#### Available data
+++++

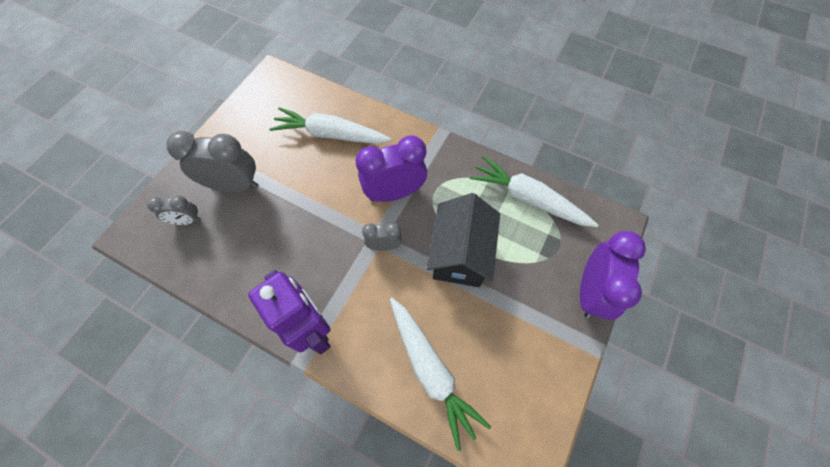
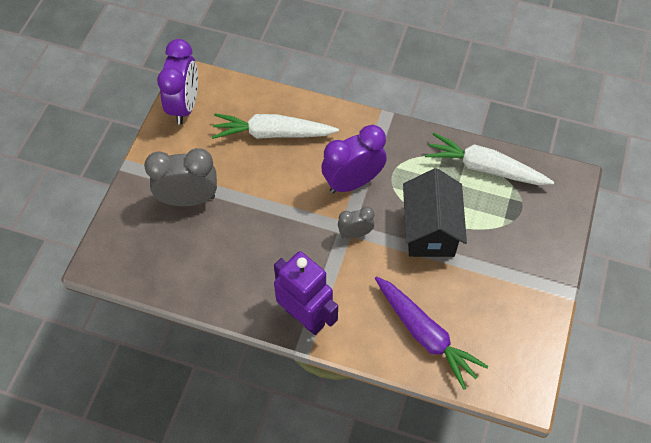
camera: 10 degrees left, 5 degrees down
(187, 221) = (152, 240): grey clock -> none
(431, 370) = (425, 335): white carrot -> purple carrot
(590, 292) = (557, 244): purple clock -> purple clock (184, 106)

+++++

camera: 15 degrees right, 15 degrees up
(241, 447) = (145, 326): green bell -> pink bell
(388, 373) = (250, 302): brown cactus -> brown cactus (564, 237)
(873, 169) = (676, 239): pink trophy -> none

+++++

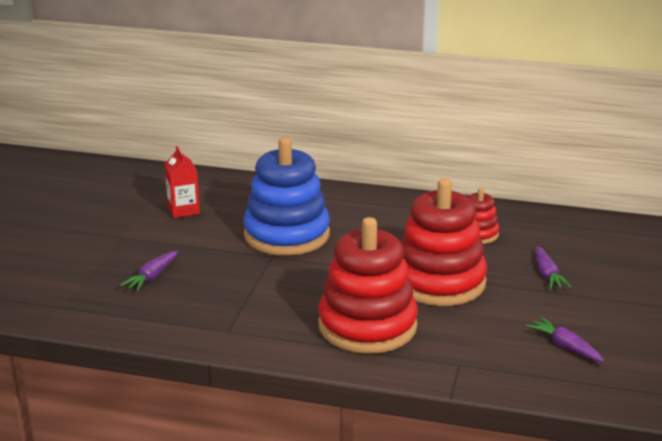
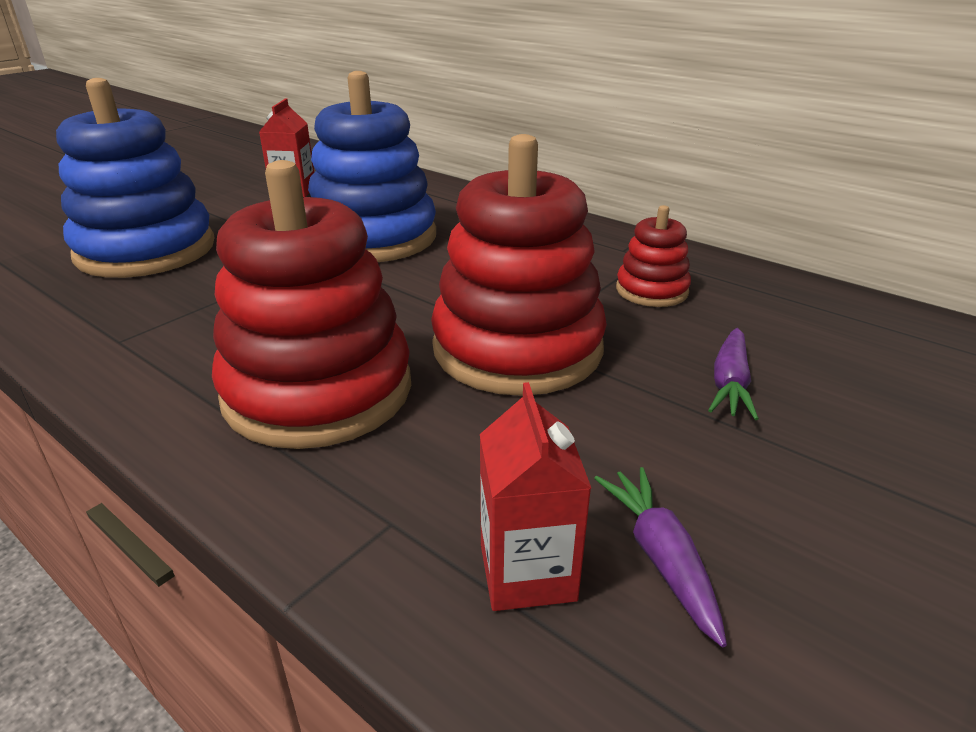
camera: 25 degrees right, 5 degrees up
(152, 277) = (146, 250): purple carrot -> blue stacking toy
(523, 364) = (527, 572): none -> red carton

+++++

#### Your goal
Restate word for word the lines in the material above from the one with "camera: 10 degrees left, 5 degrees down" to the one with "(590, 292) = (557, 244): purple"; both of those lines count, and nothing else does.

#### Answer space
camera: 10 degrees left, 5 degrees down
(187, 221) = (152, 240): grey clock -> none
(431, 370) = (425, 335): white carrot -> purple carrot
(590, 292) = (557, 244): purple clock -> purple clock (184, 106)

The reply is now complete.